[Count change data]
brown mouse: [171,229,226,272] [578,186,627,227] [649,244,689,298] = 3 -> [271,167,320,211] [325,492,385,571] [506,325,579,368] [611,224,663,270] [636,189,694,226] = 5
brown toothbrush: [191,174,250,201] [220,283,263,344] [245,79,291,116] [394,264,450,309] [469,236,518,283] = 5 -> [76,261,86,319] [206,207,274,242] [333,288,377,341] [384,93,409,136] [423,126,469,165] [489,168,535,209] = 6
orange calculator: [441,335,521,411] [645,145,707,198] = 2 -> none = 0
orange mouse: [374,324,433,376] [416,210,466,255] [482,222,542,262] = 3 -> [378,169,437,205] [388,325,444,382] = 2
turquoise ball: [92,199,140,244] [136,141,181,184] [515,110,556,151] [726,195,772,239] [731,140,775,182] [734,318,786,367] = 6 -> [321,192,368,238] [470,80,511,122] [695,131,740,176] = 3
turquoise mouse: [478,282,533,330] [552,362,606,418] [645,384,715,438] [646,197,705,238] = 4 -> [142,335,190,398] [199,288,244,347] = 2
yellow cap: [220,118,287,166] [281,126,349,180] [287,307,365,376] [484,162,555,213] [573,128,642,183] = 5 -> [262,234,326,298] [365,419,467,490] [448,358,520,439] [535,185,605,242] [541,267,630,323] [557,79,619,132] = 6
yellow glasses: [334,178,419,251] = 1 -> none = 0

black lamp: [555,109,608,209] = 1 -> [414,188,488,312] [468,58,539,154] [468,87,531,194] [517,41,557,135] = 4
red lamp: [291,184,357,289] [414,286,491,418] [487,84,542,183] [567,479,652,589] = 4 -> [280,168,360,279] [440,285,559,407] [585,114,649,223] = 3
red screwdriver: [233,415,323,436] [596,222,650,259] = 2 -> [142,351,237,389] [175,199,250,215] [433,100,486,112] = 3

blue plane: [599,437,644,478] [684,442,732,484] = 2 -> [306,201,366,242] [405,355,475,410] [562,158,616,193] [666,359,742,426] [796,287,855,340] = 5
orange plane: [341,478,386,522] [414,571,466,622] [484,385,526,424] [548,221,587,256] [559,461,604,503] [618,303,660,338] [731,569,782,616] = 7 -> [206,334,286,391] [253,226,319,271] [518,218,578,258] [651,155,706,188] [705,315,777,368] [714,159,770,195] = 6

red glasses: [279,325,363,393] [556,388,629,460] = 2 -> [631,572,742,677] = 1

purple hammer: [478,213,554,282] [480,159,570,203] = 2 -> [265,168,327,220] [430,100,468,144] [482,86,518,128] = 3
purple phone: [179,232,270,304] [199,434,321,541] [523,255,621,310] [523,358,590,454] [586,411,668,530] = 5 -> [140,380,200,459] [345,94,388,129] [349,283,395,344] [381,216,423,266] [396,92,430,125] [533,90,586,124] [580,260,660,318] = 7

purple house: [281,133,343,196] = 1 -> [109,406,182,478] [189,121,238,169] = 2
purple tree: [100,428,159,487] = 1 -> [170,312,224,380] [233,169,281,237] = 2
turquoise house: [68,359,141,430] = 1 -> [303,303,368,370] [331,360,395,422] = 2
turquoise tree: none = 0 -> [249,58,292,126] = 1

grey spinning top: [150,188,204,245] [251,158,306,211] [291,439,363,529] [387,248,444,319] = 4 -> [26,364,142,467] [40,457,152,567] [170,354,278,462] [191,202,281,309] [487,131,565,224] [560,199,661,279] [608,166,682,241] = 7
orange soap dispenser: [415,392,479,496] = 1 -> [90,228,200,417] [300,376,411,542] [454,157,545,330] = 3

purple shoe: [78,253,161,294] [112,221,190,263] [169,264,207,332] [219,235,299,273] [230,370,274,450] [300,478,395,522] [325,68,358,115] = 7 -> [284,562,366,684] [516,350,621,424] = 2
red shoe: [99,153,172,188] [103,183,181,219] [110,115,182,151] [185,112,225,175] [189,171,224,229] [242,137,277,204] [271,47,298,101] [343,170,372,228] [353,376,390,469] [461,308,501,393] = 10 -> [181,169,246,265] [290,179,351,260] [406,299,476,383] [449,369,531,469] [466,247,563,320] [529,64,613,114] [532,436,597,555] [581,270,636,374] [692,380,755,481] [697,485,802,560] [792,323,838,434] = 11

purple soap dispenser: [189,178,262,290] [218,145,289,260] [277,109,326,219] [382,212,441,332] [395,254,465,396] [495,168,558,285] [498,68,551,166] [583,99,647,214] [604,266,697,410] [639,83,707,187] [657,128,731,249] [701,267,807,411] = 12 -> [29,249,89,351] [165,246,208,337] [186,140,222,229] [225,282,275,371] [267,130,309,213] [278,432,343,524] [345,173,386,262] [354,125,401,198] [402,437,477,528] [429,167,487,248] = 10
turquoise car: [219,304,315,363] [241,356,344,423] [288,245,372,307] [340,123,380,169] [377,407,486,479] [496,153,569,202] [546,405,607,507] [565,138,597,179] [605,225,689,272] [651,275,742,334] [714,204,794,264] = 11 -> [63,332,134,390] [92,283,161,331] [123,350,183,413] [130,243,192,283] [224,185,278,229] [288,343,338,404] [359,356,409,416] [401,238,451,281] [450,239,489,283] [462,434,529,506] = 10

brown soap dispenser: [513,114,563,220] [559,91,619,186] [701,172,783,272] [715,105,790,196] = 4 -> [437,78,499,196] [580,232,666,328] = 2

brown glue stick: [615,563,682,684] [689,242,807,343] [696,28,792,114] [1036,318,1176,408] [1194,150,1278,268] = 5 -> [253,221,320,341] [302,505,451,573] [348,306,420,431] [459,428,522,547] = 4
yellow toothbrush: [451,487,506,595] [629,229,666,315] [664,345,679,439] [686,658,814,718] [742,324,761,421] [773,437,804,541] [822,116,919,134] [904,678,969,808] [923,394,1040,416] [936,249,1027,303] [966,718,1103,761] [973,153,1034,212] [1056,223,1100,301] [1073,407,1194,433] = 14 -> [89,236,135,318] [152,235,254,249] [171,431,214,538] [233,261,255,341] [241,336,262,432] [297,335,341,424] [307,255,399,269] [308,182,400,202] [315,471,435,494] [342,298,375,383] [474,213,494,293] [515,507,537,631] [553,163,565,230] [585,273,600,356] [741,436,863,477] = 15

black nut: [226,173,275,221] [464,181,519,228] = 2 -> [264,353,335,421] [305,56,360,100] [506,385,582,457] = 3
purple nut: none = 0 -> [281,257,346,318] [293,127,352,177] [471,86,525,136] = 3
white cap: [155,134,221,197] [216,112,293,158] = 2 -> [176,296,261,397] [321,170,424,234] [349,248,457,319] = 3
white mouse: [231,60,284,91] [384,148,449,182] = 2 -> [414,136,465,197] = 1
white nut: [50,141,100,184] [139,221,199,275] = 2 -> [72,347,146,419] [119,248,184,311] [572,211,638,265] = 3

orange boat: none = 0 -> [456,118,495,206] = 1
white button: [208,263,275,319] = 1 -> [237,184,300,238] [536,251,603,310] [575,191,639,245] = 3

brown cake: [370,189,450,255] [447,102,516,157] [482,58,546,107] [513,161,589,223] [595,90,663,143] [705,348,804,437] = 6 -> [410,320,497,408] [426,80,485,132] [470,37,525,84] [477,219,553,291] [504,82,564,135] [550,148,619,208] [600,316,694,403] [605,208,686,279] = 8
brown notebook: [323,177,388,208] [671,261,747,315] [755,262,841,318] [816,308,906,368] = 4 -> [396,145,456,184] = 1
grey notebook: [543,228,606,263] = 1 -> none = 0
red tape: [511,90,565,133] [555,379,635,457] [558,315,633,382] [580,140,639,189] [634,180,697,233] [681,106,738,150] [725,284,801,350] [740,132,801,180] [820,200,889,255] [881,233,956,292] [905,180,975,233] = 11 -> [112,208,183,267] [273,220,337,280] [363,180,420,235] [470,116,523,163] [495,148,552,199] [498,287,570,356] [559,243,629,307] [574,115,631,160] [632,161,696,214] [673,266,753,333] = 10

**Assignment:** The lines of the data, from the first through the one containing "red screwdriver: [233,415,323,436]", are to be transcribed exactly.

**Answer box:**
brown mouse: [171,229,226,272] [578,186,627,227] [649,244,689,298] = 3 -> [271,167,320,211] [325,492,385,571] [506,325,579,368] [611,224,663,270] [636,189,694,226] = 5
brown toothbrush: [191,174,250,201] [220,283,263,344] [245,79,291,116] [394,264,450,309] [469,236,518,283] = 5 -> [76,261,86,319] [206,207,274,242] [333,288,377,341] [384,93,409,136] [423,126,469,165] [489,168,535,209] = 6
orange calculator: [441,335,521,411] [645,145,707,198] = 2 -> none = 0
orange mouse: [374,324,433,376] [416,210,466,255] [482,222,542,262] = 3 -> [378,169,437,205] [388,325,444,382] = 2
turquoise ball: [92,199,140,244] [136,141,181,184] [515,110,556,151] [726,195,772,239] [731,140,775,182] [734,318,786,367] = 6 -> [321,192,368,238] [470,80,511,122] [695,131,740,176] = 3
turquoise mouse: [478,282,533,330] [552,362,606,418] [645,384,715,438] [646,197,705,238] = 4 -> [142,335,190,398] [199,288,244,347] = 2
yellow cap: [220,118,287,166] [281,126,349,180] [287,307,365,376] [484,162,555,213] [573,128,642,183] = 5 -> [262,234,326,298] [365,419,467,490] [448,358,520,439] [535,185,605,242] [541,267,630,323] [557,79,619,132] = 6
yellow glasses: [334,178,419,251] = 1 -> none = 0

black lamp: [555,109,608,209] = 1 -> [414,188,488,312] [468,58,539,154] [468,87,531,194] [517,41,557,135] = 4
red lamp: [291,184,357,289] [414,286,491,418] [487,84,542,183] [567,479,652,589] = 4 -> [280,168,360,279] [440,285,559,407] [585,114,649,223] = 3
red screwdriver: [233,415,323,436] [596,222,650,259] = 2 -> [142,351,237,389] [175,199,250,215] [433,100,486,112] = 3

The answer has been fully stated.